### WHAT IS EXPECTED
Set out exactly, line by line, the stretch of data below that begins at the line containing "R4: 36 (+9V, N_3) -> none" and ends at the line containing "C1: 22nF (+9V, GND) -> none", with both ends kept.
*** Opening MATERIAL SHOWN ***
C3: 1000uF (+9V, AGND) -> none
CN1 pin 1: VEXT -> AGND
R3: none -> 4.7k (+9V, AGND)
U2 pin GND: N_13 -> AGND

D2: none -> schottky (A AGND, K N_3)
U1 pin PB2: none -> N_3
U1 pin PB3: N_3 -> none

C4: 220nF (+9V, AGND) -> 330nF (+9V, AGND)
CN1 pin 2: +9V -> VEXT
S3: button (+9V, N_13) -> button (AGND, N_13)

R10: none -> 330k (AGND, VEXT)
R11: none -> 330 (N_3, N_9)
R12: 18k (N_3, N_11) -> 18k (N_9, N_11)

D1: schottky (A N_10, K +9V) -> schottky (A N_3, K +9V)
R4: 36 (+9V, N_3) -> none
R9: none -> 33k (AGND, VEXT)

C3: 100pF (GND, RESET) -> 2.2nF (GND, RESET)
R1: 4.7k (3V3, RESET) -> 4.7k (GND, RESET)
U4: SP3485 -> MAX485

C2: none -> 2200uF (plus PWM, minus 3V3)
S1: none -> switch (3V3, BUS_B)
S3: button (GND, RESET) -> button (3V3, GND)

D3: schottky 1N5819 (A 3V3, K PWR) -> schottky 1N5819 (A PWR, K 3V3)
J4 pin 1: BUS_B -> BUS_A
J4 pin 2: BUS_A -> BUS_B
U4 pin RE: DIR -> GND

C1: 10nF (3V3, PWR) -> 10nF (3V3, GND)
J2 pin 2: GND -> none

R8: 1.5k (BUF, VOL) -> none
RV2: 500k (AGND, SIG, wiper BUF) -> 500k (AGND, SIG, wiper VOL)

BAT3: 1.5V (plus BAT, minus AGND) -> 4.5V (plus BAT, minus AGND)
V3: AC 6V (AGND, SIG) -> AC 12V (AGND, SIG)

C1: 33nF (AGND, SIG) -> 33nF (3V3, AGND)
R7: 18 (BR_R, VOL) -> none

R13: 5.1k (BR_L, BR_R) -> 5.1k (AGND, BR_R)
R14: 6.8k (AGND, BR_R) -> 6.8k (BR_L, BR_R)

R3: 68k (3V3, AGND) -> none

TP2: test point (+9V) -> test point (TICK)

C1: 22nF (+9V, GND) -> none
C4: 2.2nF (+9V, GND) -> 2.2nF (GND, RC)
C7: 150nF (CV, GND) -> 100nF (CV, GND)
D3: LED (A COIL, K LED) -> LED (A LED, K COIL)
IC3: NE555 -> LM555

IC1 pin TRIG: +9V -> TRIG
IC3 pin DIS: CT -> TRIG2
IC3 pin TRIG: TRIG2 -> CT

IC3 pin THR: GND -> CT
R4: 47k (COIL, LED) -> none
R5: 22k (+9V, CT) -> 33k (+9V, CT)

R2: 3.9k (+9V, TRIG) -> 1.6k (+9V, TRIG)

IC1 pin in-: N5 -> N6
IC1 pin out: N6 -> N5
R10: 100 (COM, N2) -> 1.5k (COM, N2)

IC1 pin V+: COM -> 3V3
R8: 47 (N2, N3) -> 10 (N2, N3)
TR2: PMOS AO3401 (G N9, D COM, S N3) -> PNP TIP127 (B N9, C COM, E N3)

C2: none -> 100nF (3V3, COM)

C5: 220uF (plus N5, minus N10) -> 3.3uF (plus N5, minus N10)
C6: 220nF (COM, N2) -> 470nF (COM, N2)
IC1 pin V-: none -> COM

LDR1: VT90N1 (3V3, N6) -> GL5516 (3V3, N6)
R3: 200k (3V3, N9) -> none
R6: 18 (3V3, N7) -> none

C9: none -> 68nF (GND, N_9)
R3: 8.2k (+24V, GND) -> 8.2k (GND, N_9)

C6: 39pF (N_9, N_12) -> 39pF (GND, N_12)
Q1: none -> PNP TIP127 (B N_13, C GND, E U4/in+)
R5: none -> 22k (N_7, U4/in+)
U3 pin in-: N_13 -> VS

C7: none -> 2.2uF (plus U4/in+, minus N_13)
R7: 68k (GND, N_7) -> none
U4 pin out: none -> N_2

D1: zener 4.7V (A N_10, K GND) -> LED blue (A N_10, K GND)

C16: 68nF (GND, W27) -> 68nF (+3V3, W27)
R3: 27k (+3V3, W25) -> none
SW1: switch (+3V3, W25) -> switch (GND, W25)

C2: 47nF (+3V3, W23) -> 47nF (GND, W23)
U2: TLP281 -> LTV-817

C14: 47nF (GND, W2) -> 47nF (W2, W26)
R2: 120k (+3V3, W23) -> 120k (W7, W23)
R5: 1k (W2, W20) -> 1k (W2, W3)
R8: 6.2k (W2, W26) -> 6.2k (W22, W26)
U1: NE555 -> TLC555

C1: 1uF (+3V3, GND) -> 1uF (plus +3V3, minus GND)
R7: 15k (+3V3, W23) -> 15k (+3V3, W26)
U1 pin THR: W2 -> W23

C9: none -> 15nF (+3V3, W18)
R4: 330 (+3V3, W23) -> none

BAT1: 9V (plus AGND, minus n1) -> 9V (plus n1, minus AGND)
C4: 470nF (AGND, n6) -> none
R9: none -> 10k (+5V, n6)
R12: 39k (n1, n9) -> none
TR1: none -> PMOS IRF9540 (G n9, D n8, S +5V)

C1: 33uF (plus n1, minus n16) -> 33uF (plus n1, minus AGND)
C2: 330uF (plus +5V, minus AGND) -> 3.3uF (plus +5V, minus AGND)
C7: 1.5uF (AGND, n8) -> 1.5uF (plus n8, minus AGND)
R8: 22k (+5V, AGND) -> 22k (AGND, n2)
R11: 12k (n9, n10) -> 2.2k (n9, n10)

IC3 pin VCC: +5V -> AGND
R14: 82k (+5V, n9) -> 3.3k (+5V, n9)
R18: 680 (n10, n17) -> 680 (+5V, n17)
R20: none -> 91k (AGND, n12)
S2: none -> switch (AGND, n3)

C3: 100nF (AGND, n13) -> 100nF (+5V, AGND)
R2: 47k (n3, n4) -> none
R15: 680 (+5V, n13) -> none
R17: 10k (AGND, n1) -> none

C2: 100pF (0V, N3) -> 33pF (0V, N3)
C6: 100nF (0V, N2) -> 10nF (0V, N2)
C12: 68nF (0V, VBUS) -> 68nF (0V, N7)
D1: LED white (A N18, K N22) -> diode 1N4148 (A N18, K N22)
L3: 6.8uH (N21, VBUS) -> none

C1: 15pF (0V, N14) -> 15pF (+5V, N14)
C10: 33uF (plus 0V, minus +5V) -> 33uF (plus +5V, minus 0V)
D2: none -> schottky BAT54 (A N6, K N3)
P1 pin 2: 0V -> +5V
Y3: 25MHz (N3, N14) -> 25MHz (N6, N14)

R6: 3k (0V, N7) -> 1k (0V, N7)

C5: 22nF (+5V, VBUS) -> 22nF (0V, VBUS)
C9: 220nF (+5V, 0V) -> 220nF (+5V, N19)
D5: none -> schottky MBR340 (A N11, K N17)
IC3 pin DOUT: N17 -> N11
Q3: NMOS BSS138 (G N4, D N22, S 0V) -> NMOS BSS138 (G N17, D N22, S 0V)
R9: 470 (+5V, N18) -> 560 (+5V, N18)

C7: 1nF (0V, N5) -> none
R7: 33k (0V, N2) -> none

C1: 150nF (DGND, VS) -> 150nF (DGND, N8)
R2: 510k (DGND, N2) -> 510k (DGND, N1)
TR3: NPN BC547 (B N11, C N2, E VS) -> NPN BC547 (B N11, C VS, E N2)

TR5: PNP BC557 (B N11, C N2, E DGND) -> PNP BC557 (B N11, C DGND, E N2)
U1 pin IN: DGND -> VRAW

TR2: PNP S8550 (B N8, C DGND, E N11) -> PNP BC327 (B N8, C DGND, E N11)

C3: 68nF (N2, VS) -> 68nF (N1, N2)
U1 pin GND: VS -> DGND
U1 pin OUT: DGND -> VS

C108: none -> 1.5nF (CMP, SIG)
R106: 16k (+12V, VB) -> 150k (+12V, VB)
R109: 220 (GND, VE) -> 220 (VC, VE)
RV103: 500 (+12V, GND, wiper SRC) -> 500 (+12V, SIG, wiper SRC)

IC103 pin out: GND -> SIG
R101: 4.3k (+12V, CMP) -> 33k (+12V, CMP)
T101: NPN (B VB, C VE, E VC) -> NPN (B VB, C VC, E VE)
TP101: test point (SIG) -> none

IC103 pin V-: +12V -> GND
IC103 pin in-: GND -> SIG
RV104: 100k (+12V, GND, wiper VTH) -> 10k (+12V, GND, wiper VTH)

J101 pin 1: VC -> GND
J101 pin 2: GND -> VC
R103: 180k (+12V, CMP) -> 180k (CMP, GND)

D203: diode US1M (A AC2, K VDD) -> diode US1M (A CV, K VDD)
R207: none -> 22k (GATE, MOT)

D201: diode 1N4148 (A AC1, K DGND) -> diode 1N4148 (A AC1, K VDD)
*** Closing MATERIAL SHOWN ***
### SOLUTION TO THIS PROBLEM
R4: 36 (+9V, N_3) -> none
R9: none -> 33k (AGND, VEXT)

C3: 100pF (GND, RESET) -> 2.2nF (GND, RESET)
R1: 4.7k (3V3, RESET) -> 4.7k (GND, RESET)
U4: SP3485 -> MAX485

C2: none -> 2200uF (plus PWM, minus 3V3)
S1: none -> switch (3V3, BUS_B)
S3: button (GND, RESET) -> button (3V3, GND)

D3: schottky 1N5819 (A 3V3, K PWR) -> schottky 1N5819 (A PWR, K 3V3)
J4 pin 1: BUS_B -> BUS_A
J4 pin 2: BUS_A -> BUS_B
U4 pin RE: DIR -> GND

C1: 10nF (3V3, PWR) -> 10nF (3V3, GND)
J2 pin 2: GND -> none

R8: 1.5k (BUF, VOL) -> none
RV2: 500k (AGND, SIG, wiper BUF) -> 500k (AGND, SIG, wiper VOL)

BAT3: 1.5V (plus BAT, minus AGND) -> 4.5V (plus BAT, minus AGND)
V3: AC 6V (AGND, SIG) -> AC 12V (AGND, SIG)

C1: 33nF (AGND, SIG) -> 33nF (3V3, AGND)
R7: 18 (BR_R, VOL) -> none

R13: 5.1k (BR_L, BR_R) -> 5.1k (AGND, BR_R)
R14: 6.8k (AGND, BR_R) -> 6.8k (BR_L, BR_R)

R3: 68k (3V3, AGND) -> none

TP2: test point (+9V) -> test point (TICK)

C1: 22nF (+9V, GND) -> none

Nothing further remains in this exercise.